(Beginning of Data)

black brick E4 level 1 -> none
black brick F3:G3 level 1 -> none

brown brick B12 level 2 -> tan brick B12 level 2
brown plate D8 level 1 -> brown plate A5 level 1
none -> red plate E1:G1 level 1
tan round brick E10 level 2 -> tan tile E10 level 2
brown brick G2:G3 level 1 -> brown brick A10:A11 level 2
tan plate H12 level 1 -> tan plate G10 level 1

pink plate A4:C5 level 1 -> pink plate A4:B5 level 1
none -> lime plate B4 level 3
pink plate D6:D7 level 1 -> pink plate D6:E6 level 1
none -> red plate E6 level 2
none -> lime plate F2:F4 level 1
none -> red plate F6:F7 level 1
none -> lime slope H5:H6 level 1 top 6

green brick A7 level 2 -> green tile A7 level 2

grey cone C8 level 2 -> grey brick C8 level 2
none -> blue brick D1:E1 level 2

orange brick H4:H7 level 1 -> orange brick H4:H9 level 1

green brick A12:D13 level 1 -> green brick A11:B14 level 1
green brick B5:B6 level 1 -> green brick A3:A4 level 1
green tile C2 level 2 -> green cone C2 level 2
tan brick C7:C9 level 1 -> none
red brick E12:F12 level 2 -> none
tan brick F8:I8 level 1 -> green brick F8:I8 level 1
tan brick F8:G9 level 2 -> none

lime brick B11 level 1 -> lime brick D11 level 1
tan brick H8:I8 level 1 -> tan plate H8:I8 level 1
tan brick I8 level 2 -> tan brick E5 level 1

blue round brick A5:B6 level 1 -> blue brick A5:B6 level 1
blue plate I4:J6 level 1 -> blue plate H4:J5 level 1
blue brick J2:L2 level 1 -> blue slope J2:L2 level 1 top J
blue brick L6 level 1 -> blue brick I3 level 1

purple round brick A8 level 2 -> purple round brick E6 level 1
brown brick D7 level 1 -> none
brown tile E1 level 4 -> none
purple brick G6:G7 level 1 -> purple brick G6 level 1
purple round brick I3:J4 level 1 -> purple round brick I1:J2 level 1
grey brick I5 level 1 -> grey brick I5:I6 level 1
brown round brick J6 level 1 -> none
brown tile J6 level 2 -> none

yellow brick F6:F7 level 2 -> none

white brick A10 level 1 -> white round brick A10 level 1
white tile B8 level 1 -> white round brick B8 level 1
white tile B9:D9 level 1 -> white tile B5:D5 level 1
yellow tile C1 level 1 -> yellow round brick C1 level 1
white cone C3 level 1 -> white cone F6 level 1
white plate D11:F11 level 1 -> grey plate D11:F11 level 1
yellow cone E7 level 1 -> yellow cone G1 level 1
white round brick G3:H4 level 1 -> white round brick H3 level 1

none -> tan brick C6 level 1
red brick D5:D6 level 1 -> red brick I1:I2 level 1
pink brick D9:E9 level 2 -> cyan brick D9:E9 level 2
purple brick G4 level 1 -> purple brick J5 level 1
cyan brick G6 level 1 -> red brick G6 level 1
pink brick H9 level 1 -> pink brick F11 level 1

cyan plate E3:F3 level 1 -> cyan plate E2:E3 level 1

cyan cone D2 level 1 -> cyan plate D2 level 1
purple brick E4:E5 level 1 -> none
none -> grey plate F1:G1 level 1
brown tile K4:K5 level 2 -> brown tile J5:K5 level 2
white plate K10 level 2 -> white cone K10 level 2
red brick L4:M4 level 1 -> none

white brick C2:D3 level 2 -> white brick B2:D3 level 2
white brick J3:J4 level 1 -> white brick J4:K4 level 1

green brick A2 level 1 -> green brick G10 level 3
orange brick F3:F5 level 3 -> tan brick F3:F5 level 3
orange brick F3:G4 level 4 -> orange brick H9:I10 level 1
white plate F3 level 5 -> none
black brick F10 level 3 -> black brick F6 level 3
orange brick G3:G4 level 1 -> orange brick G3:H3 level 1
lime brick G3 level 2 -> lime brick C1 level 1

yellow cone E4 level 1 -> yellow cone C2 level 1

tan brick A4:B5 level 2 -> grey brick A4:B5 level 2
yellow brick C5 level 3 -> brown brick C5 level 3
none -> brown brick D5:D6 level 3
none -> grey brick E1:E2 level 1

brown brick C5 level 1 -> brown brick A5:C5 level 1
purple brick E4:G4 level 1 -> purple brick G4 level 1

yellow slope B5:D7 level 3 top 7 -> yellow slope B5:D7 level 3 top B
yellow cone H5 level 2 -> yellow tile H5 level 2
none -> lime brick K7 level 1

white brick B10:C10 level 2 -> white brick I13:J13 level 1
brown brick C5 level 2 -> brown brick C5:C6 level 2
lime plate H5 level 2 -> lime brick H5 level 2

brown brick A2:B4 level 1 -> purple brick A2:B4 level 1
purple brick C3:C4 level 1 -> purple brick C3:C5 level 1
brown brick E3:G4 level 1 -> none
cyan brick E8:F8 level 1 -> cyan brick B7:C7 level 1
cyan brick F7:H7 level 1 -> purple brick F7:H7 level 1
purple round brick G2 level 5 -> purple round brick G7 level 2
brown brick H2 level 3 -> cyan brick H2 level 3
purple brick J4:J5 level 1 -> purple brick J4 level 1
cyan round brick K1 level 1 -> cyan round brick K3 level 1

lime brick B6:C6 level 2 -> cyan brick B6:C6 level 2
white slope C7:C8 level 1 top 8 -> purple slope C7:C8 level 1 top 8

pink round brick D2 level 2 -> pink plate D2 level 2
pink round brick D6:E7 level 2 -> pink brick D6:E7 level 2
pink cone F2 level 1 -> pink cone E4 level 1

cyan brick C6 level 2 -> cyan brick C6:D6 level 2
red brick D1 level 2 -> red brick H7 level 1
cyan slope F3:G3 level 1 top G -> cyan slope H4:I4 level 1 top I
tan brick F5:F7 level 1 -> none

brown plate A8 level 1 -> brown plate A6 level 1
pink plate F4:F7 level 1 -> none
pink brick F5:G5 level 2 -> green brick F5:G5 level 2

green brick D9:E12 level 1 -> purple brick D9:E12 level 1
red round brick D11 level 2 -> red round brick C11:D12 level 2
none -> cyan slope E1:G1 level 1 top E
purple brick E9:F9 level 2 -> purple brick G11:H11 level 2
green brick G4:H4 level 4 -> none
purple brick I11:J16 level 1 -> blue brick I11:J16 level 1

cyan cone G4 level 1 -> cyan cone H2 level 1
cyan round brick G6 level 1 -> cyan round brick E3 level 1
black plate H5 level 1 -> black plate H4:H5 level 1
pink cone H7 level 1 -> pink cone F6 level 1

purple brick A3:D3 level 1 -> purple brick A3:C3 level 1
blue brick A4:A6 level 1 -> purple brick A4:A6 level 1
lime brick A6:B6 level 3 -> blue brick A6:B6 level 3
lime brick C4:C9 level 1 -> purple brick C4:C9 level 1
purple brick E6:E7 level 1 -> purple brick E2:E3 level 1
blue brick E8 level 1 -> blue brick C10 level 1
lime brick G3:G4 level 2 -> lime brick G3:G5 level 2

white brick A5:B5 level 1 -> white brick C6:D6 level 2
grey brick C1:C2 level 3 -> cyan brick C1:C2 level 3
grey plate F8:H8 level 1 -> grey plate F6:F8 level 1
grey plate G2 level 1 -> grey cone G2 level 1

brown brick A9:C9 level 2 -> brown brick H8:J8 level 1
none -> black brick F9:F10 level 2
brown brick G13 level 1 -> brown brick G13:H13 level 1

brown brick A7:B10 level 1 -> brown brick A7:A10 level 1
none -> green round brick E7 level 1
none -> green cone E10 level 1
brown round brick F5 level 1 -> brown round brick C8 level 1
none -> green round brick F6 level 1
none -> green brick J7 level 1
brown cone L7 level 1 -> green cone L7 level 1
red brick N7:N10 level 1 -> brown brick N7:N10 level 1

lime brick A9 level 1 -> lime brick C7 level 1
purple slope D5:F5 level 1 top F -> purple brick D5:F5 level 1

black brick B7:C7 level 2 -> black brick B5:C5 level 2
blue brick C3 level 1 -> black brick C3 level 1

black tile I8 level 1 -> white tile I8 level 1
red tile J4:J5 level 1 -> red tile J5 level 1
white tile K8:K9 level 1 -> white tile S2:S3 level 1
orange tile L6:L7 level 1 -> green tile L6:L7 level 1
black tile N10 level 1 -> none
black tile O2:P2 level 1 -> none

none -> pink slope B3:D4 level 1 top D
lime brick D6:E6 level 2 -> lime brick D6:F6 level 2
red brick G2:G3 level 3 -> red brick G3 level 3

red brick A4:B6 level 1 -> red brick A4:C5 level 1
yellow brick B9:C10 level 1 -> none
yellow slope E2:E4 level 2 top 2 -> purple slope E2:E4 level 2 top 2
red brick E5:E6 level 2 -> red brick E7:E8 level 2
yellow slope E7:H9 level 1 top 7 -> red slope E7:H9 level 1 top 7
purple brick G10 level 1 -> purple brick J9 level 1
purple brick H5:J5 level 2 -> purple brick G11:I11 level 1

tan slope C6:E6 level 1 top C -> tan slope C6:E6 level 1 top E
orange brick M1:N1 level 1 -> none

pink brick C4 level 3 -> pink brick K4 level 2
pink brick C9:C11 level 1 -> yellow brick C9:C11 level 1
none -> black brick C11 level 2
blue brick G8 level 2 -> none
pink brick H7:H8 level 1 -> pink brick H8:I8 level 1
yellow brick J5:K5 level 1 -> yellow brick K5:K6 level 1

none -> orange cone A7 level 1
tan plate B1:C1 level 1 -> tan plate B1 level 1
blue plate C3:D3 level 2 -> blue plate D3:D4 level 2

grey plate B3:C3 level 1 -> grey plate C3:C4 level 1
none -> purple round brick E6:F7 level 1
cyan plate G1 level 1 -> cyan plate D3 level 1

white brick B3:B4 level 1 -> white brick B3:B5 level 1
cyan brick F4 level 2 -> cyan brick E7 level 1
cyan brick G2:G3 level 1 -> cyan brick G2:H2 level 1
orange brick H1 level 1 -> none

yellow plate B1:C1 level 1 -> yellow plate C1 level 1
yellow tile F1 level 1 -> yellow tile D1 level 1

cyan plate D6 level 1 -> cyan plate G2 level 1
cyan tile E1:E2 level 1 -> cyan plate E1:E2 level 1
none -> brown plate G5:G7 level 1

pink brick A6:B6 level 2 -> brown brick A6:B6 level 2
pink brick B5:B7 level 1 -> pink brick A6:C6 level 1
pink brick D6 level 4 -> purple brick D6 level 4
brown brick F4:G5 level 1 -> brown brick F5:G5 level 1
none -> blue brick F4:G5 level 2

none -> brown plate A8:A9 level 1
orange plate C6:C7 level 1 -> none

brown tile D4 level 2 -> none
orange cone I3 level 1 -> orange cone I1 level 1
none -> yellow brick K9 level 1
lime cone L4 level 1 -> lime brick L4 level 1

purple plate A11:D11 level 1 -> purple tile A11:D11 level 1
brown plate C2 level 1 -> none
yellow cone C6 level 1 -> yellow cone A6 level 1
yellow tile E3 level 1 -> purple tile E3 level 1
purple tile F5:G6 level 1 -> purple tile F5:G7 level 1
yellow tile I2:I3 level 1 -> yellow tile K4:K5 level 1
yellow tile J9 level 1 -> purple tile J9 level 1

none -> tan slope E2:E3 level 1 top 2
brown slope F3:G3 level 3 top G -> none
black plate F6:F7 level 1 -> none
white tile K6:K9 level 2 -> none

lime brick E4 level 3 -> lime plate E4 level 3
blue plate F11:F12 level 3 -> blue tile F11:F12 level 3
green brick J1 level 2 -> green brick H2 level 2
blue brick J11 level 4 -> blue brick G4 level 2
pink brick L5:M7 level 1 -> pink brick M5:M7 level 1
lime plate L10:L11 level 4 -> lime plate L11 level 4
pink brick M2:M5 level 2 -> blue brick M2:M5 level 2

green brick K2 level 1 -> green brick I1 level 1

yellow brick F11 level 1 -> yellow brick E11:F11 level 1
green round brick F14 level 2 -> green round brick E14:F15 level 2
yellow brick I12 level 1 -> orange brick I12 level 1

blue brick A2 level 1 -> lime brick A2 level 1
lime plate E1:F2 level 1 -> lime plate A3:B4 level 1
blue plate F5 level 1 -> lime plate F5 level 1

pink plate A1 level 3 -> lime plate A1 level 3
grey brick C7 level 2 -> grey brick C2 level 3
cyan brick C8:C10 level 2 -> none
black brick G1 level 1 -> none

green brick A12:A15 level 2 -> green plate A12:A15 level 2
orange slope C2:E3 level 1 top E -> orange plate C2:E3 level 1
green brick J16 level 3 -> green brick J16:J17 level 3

(End of Data)

Please print the lines from the start of the records up to and including the line with "purple brick G6:G7", copying each one exactly and leaving out the rest.

black brick E4 level 1 -> none
black brick F3:G3 level 1 -> none

brown brick B12 level 2 -> tan brick B12 level 2
brown plate D8 level 1 -> brown plate A5 level 1
none -> red plate E1:G1 level 1
tan round brick E10 level 2 -> tan tile E10 level 2
brown brick G2:G3 level 1 -> brown brick A10:A11 level 2
tan plate H12 level 1 -> tan plate G10 level 1

pink plate A4:C5 level 1 -> pink plate A4:B5 level 1
none -> lime plate B4 level 3
pink plate D6:D7 level 1 -> pink plate D6:E6 level 1
none -> red plate E6 level 2
none -> lime plate F2:F4 level 1
none -> red plate F6:F7 level 1
none -> lime slope H5:H6 level 1 top 6

green brick A7 level 2 -> green tile A7 level 2

grey cone C8 level 2 -> grey brick C8 level 2
none -> blue brick D1:E1 level 2

orange brick H4:H7 level 1 -> orange brick H4:H9 level 1

green brick A12:D13 level 1 -> green brick A11:B14 level 1
green brick B5:B6 level 1 -> green brick A3:A4 level 1
green tile C2 level 2 -> green cone C2 level 2
tan brick C7:C9 level 1 -> none
red brick E12:F12 level 2 -> none
tan brick F8:I8 level 1 -> green brick F8:I8 level 1
tan brick F8:G9 level 2 -> none

lime brick B11 level 1 -> lime brick D11 level 1
tan brick H8:I8 level 1 -> tan plate H8:I8 level 1
tan brick I8 level 2 -> tan brick E5 level 1

blue round brick A5:B6 level 1 -> blue brick A5:B6 level 1
blue plate I4:J6 level 1 -> blue plate H4:J5 level 1
blue brick J2:L2 level 1 -> blue slope J2:L2 level 1 top J
blue brick L6 level 1 -> blue brick I3 level 1

purple round brick A8 level 2 -> purple round brick E6 level 1
brown brick D7 level 1 -> none
brown tile E1 level 4 -> none
purple brick G6:G7 level 1 -> purple brick G6 level 1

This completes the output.